- Tugas:
Tulis ulang seluruh data di bawah dengan menukar setiap "Cindermoor" menjadi "Ravenhollow" tanpa mengubah bagian lain.

[Data mentah]
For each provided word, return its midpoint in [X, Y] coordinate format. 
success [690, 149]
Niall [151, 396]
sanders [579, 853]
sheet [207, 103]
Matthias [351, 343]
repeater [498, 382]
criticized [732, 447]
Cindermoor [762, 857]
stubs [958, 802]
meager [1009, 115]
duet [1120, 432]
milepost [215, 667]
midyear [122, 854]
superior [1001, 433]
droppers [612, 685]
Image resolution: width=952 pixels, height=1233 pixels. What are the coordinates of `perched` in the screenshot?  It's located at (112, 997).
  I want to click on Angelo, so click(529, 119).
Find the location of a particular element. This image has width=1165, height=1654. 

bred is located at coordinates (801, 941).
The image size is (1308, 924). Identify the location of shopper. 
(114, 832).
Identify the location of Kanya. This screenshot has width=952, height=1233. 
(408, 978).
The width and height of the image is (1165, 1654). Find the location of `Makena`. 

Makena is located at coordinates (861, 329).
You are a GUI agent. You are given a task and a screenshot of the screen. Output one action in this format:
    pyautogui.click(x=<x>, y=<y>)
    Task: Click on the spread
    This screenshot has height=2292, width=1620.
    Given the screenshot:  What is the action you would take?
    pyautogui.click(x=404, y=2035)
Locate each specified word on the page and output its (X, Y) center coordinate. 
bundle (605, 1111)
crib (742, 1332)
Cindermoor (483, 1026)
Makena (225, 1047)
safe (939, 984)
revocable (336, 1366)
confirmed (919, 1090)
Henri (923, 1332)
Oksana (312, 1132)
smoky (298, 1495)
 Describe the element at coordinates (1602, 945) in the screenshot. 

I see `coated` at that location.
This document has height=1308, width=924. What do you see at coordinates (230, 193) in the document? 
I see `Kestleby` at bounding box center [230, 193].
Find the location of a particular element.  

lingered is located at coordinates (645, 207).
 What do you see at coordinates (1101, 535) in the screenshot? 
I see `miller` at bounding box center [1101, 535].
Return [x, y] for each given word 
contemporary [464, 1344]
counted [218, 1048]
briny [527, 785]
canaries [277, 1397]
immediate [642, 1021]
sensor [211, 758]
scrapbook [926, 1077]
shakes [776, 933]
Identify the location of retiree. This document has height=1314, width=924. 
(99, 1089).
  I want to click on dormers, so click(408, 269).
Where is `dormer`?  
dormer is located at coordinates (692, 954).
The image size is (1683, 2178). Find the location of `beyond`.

- Jawaban:
For each provided word, return its midpoint in [X, Y] coordinate format. 
success [690, 149]
Niall [151, 396]
sanders [579, 853]
sheet [207, 103]
Matthias [351, 343]
repeater [498, 382]
criticized [732, 447]
Ravenhollow [762, 857]
stubs [958, 802]
meager [1009, 115]
duet [1120, 432]
milepost [215, 667]
midyear [122, 854]
superior [1001, 433]
droppers [612, 685]
Image resolution: width=952 pixels, height=1233 pixels. What are the coordinates of `perched` in the screenshot?  It's located at (112, 997).
  I want to click on Angelo, so click(529, 119).
Find the location of a particular element. This image has width=1165, height=1654. 

bred is located at coordinates (801, 941).
The image size is (1308, 924). Identify the location of shopper. 
(114, 832).
Identify the location of Kanya. This screenshot has width=952, height=1233. 
(408, 978).
The width and height of the image is (1165, 1654). Find the location of `Makena`. 

Makena is located at coordinates (861, 329).
You are a GUI agent. You are given a task and a screenshot of the screen. Output one action in this format:
    pyautogui.click(x=<x>, y=<y>)
    Task: Click on the spread
    This screenshot has height=2292, width=1620.
    Given the screenshot:  What is the action you would take?
    pyautogui.click(x=404, y=2035)
Locate each specified word on the page and output its (X, Y) center coordinate. 
bundle (605, 1111)
crib (742, 1332)
Ravenhollow (483, 1026)
Makena (225, 1047)
safe (939, 984)
revocable (336, 1366)
confirmed (919, 1090)
Henri (923, 1332)
Oksana (312, 1132)
smoky (298, 1495)
 Describe the element at coordinates (1602, 945) in the screenshot. 

I see `coated` at that location.
This document has height=1308, width=924. What do you see at coordinates (230, 193) in the document? 
I see `Kestleby` at bounding box center [230, 193].
Find the location of a particular element.  

lingered is located at coordinates (645, 207).
 What do you see at coordinates (1101, 535) in the screenshot? 
I see `miller` at bounding box center [1101, 535].
Return [x, y] for each given word 
contemporary [464, 1344]
counted [218, 1048]
briny [527, 785]
canaries [277, 1397]
immediate [642, 1021]
sensor [211, 758]
scrapbook [926, 1077]
shakes [776, 933]
Identify the location of retiree. This document has height=1314, width=924. 
(99, 1089).
  I want to click on dormers, so click(408, 269).
Where is `dormer`?  
dormer is located at coordinates (692, 954).
The image size is (1683, 2178). Find the location of `beyond`.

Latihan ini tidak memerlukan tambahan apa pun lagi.